ACTION ITEM – Only the lines below, from the one with "# camera: 90 degrees right, 20 degrees down" through the one with "repainted,hourglass in orange,<798", are to be written out, exactly.

DATA FOR THIS EXERCISE –
□ □ □ □ □
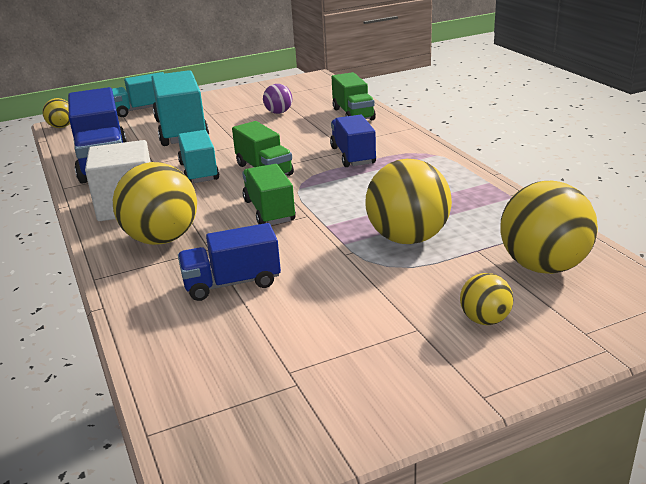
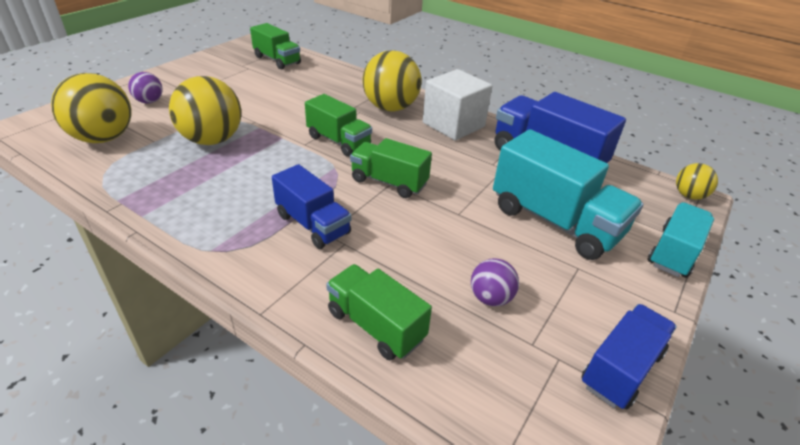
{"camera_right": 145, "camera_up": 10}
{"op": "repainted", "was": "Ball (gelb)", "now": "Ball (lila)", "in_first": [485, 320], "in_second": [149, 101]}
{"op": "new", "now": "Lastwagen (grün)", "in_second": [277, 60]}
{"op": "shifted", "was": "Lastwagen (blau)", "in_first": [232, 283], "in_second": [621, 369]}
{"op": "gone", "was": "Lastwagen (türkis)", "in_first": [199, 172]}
□ □ □ □ □
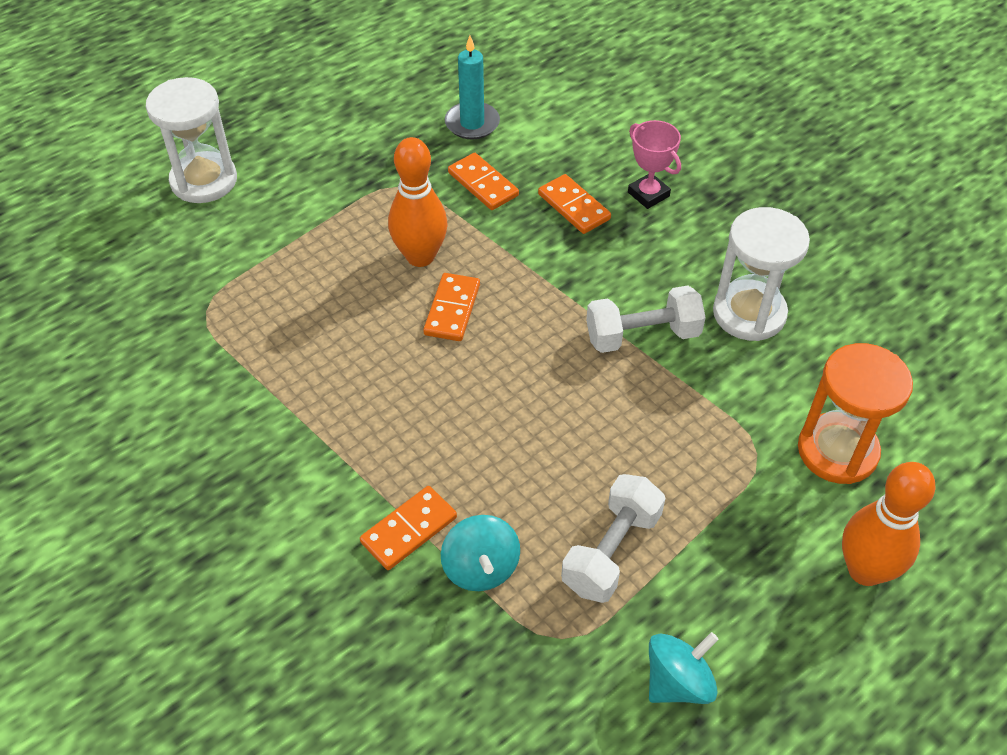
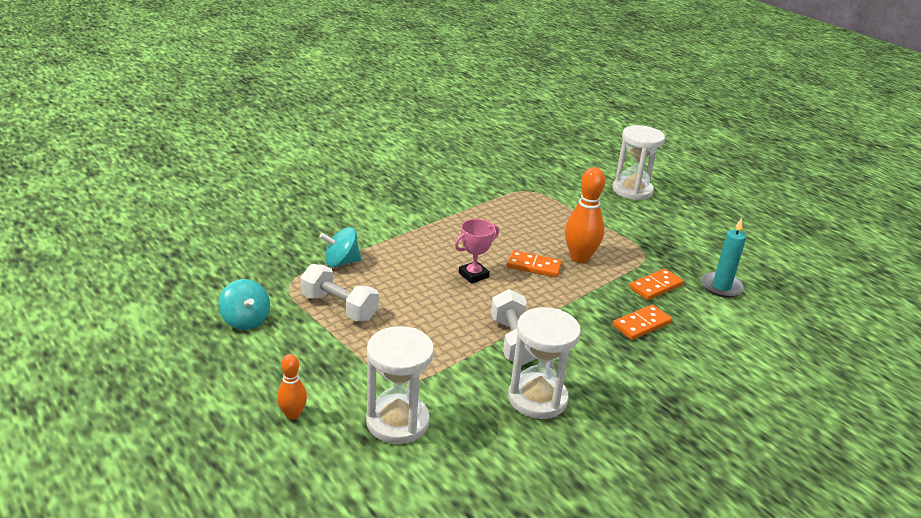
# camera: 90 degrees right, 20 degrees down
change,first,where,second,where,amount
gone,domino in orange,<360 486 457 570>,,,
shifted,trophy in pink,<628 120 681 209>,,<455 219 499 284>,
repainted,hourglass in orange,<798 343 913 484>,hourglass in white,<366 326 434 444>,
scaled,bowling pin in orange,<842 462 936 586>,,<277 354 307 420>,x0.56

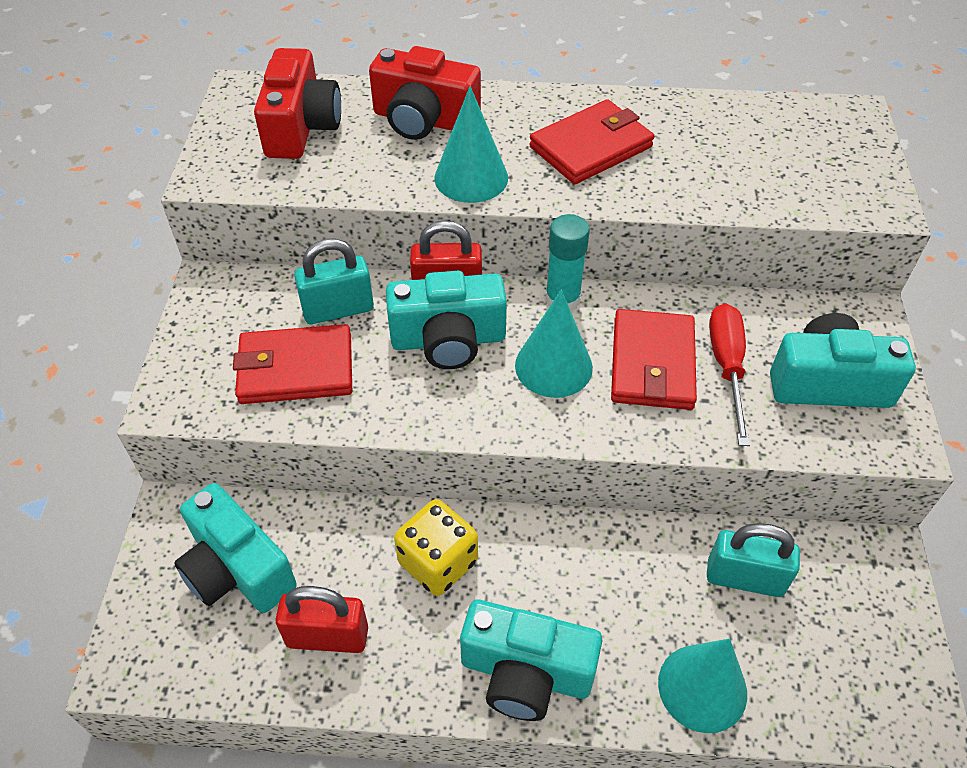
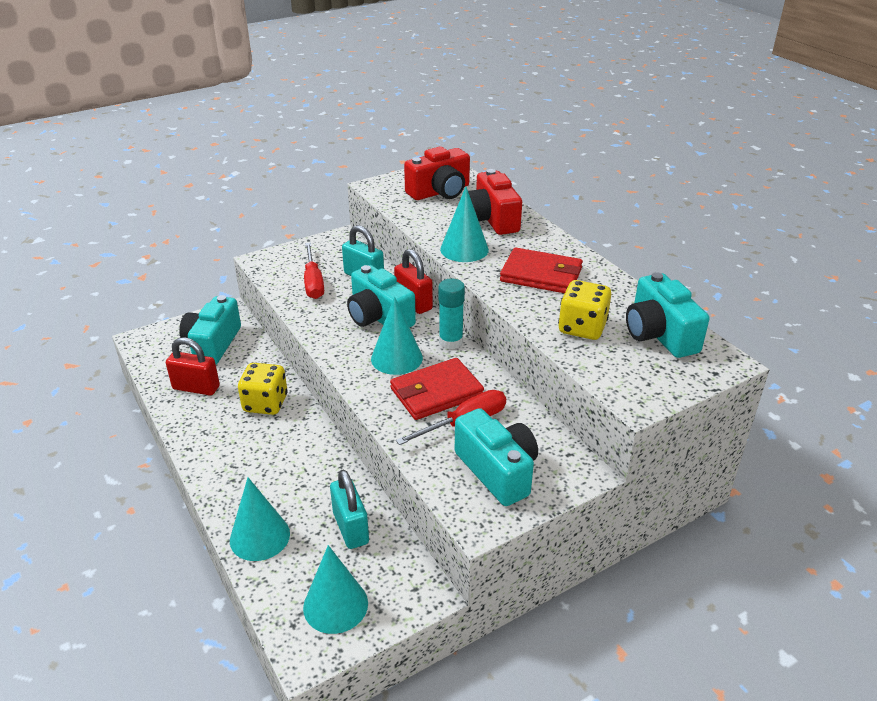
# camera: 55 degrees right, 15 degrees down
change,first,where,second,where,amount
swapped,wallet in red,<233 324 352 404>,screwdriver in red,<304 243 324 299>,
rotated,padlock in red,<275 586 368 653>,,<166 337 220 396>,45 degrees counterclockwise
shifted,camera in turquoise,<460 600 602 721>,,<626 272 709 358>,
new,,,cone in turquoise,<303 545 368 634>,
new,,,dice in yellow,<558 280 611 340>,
□ □ □ □ □
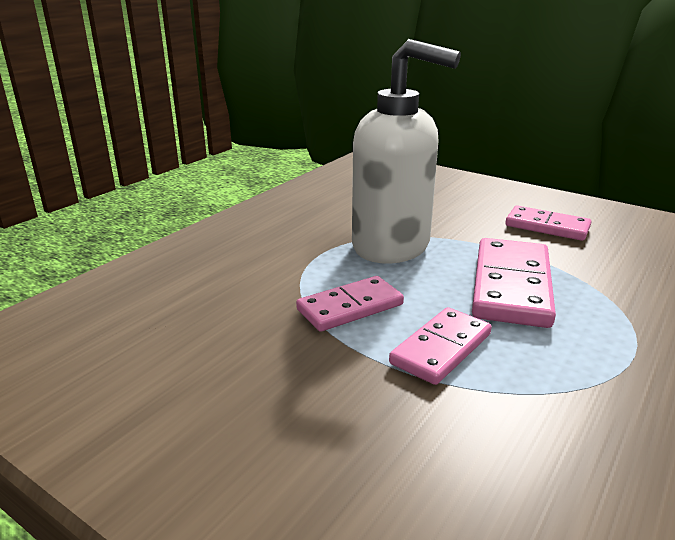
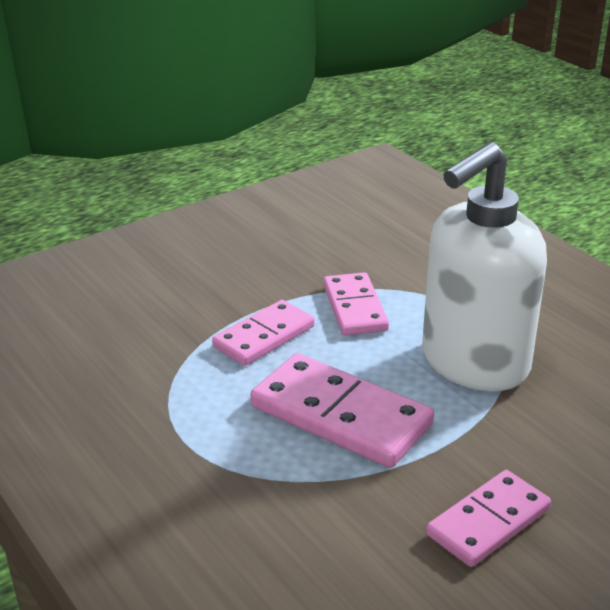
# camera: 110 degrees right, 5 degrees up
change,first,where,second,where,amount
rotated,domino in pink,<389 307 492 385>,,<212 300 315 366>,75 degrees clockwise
□ □ □ □ □
RESPONSE TO THE EXERCISE –
# camera: 90 degrees right, 20 degrees down
change,first,where,second,where,amount
gone,domino in orange,<360 486 457 570>,,,
shifted,trophy in pink,<628 120 681 209>,,<455 219 499 284>,
repainted,hourglass in orange,<798 343 913 484>,hourglass in white,<366 326 434 444>,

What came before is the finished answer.